◆ Requirement: Give back, word for word, only the lines from the one containing "orange brick I6:J9" to the end of the listing below.

◆ Data extract:
=== Section Start ===
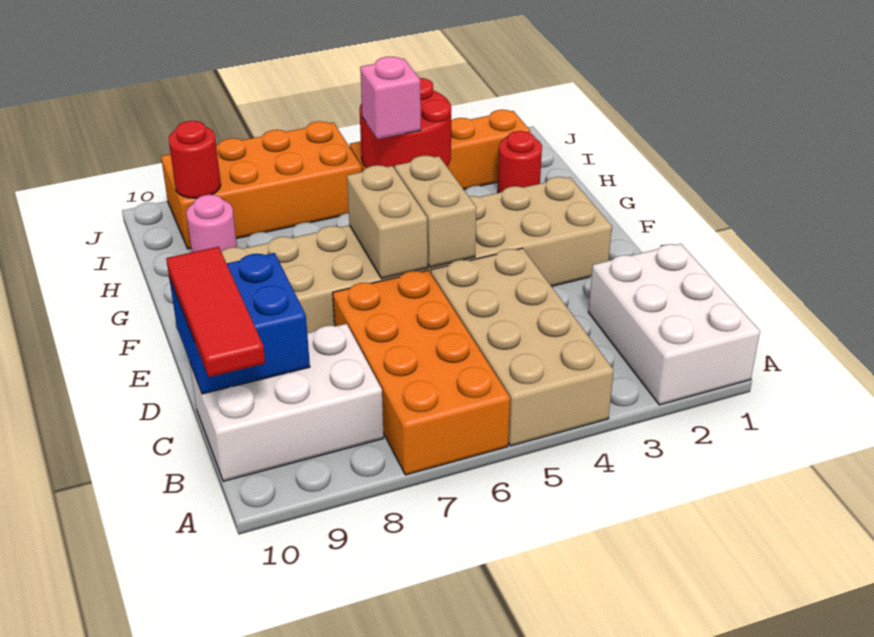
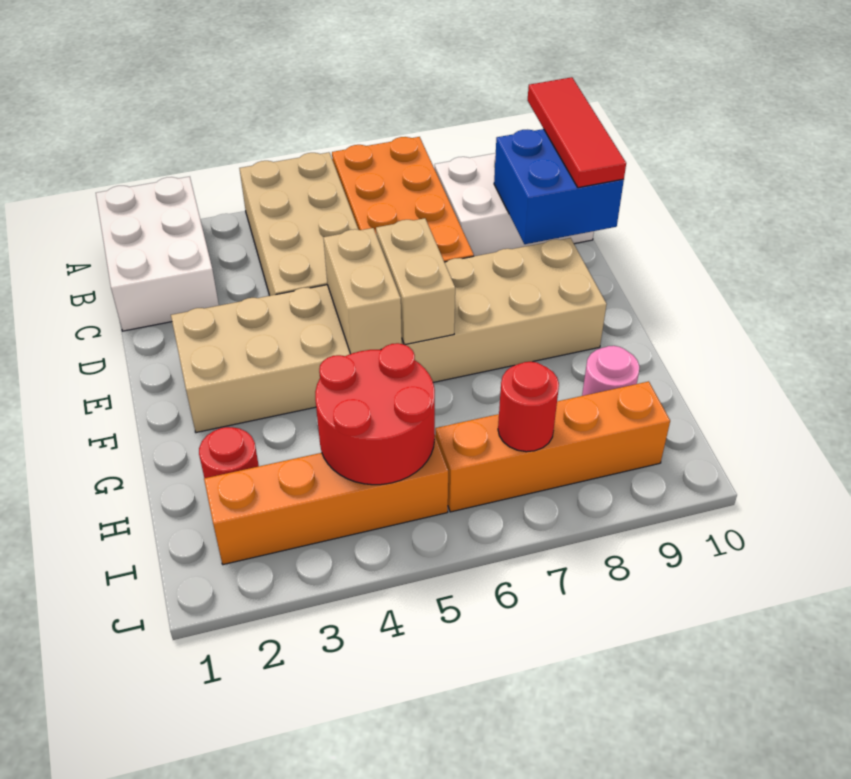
pink brick H5 level 3 -> none
orange brick I6:J9 level 1 -> orange brick I6:I9 level 1
red round brick I9 level 2 -> red round brick I7 level 2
=== Section End ===
◆ Output for this exercise:
orange brick I6:J9 level 1 -> orange brick I6:I9 level 1
red round brick I9 level 2 -> red round brick I7 level 2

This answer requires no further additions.